INFORMATION SUPPLIED —
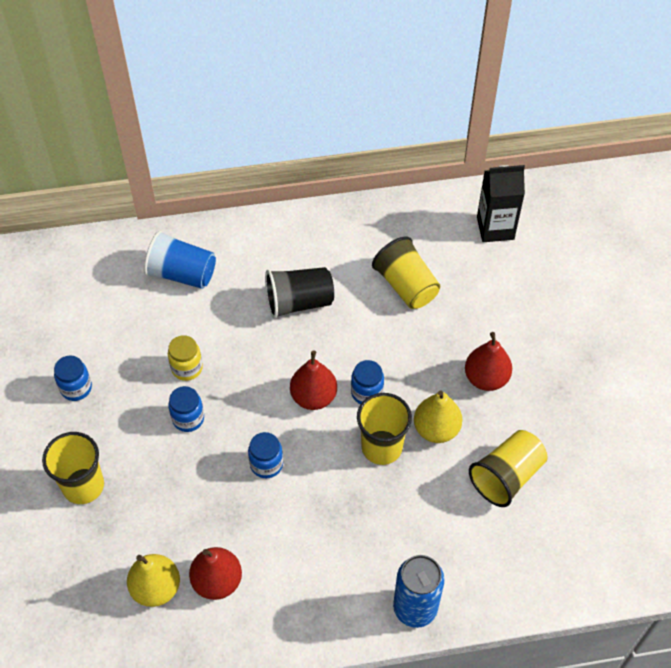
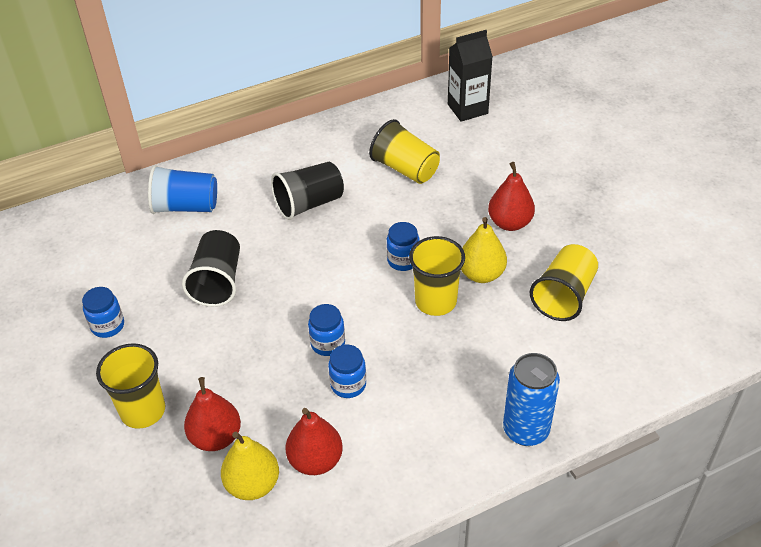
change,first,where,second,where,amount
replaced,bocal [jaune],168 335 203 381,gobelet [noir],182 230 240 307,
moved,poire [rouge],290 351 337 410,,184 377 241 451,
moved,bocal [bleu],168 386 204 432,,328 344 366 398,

WORK TO BE COMPLETED — Omit the pictures and print the listing exactly.

ANSWER BELOW —
change,first,where,second,where,amount
replaced,bocal [jaune],168 335 203 381,gobelet [noir],182 230 240 307,
moved,poire [rouge],290 351 337 410,,184 377 241 451,
moved,bocal [bleu],168 386 204 432,,328 344 366 398,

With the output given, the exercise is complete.